━━ Provided information ━━

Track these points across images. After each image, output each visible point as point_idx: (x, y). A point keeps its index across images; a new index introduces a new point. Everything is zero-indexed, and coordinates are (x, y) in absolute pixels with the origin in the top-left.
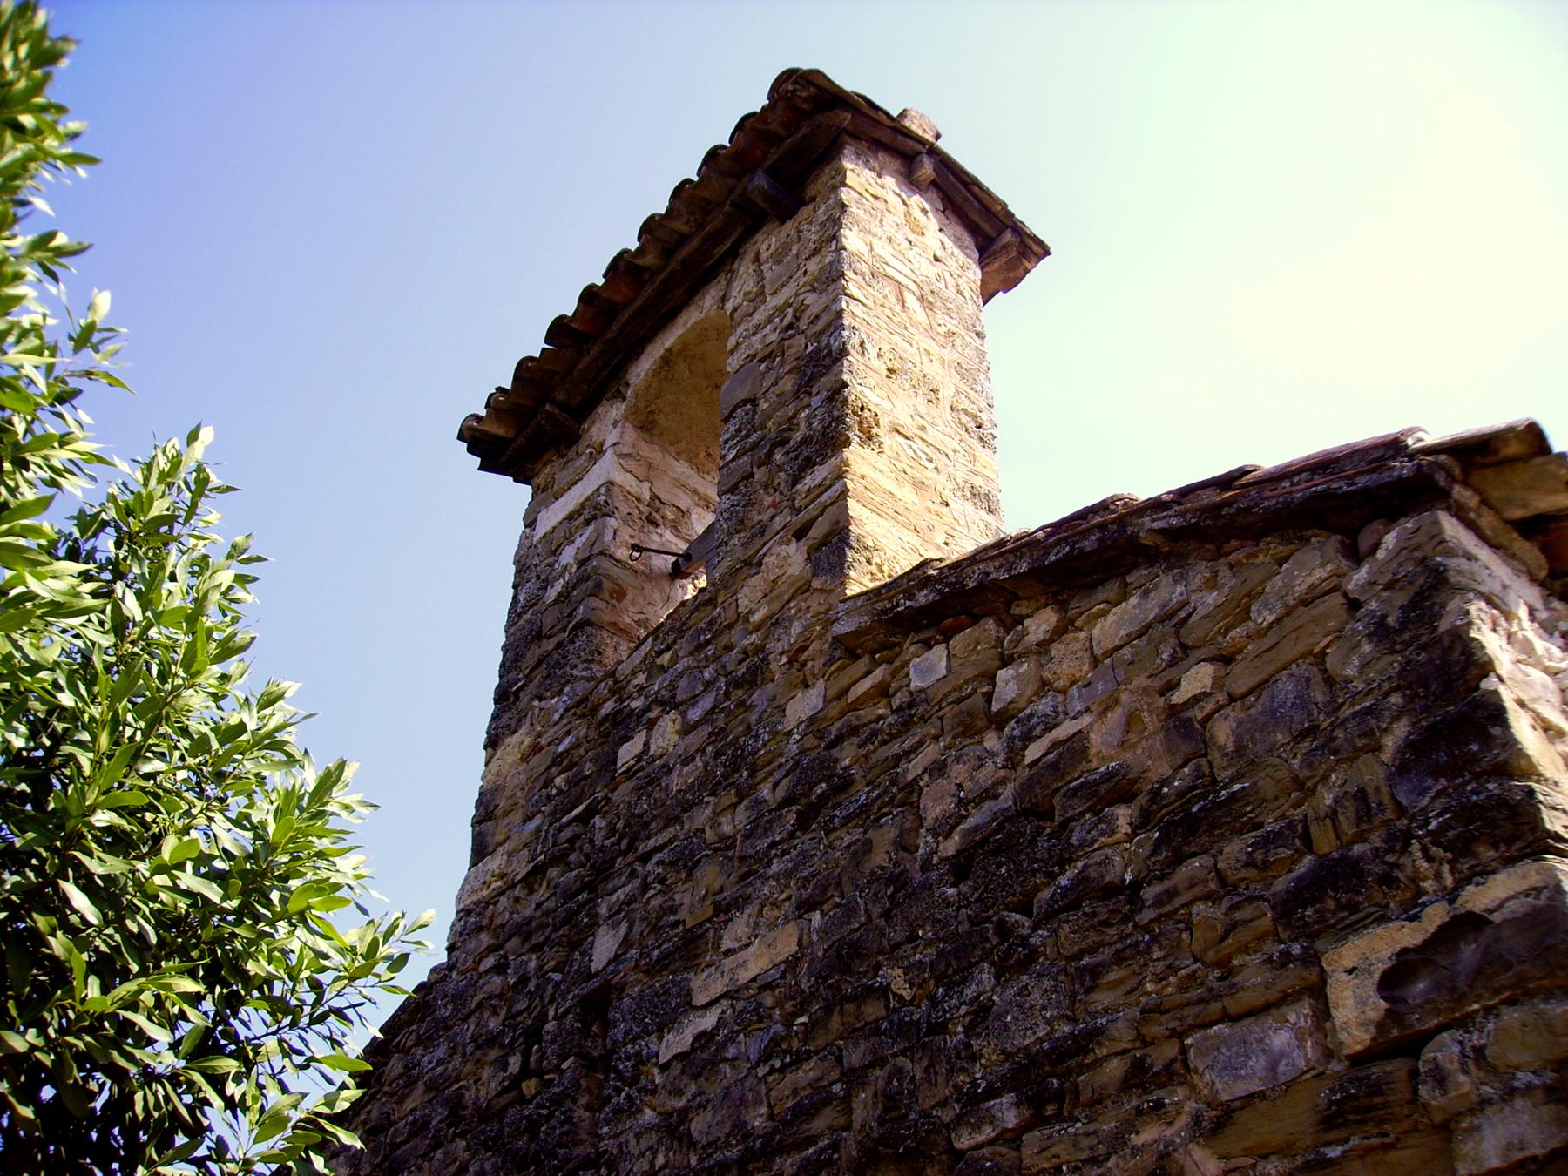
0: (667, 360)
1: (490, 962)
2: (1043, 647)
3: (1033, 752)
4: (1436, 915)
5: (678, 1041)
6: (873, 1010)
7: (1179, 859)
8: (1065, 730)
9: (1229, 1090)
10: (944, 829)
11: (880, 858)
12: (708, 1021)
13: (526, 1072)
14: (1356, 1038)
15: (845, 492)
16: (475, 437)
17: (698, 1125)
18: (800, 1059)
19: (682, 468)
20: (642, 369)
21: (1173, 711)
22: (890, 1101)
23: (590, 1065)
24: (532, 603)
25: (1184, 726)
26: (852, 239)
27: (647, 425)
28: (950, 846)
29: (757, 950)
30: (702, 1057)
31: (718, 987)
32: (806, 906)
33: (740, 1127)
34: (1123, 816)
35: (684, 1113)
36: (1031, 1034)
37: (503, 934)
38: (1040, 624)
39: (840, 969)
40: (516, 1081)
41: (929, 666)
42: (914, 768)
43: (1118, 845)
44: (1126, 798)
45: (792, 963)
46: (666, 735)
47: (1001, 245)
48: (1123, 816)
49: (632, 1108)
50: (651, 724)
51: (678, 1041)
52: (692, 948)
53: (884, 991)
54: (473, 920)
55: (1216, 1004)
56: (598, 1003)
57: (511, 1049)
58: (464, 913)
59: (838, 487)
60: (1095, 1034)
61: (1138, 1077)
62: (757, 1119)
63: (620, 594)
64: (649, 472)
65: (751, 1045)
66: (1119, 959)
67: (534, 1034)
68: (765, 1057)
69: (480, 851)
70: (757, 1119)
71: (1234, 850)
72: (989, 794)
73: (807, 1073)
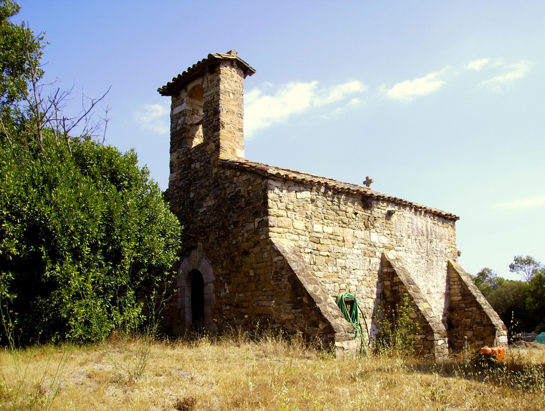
0: (194, 87)
1: (175, 191)
2: (239, 176)
3: (237, 189)
4: (262, 219)
5: (202, 210)
6: (222, 213)
7: (247, 206)
8: (239, 188)
9: (248, 229)
10: (229, 194)
11: (223, 195)
12: (205, 209)
13: (183, 209)
14: (256, 227)
15: (219, 139)
16: (159, 90)
17: (204, 221)
18: (215, 216)
19: (197, 102)
20: (190, 87)
21: (248, 191)
22: (223, 223)
23: (191, 209)
24: (175, 128)
25: (249, 193)
26: (222, 86)
27: (191, 96)
28: (229, 197)
29: (210, 202)
30: (204, 213)
31: (206, 205)
32: (215, 199)
33: (209, 222)
34: (243, 199)
35: (203, 219)
36: (235, 220)
37: (178, 188)
38: (238, 173)
39: (218, 207)
40: (182, 210)
41: (228, 173)
42: (226, 185)
43: (243, 203)
44: (244, 197)
45: (214, 205)
46: (198, 165)
47: (245, 70)
48: (243, 199)
49: (197, 217)
50: (196, 163)
51: (202, 210)
52: (203, 199)
53: (222, 211)
54: (172, 183)
55: (247, 221)
56: (192, 202)
57: (180, 205)
58: (170, 182)
59: (217, 138)
60: (239, 221)
61: (242, 226)
62: (211, 222)
63: (189, 131)
64: (192, 104)
65: (209, 213)
66: (242, 214)
67: (183, 204)
68: (211, 215)
69: (172, 172)
70: (211, 222)
71: (251, 207)
72: (233, 192)
73: (215, 218)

━━━

Exercise objective -
Copy everything from the start of the rows down to the line containing "21: (1173, 711)", including that line, word for word. Leave the pictures out of your copy.

Result for this task -
Track these points across images. After each image, output each visible point as point_idx: (x, y). A point keeps its index across images; a new index introduces a new point. Everything is zero-indexed, and coordinates are (x, y) in absolute pixels with the origin in the top-left.
0: (667, 360)
1: (490, 962)
2: (1043, 647)
3: (1033, 752)
4: (1436, 915)
5: (678, 1041)
6: (873, 1010)
7: (1179, 859)
8: (1065, 730)
9: (1229, 1090)
10: (944, 829)
11: (880, 858)
12: (708, 1021)
13: (526, 1072)
14: (1356, 1038)
15: (845, 492)
16: (475, 437)
17: (698, 1125)
18: (800, 1059)
19: (682, 468)
20: (642, 369)
21: (1173, 711)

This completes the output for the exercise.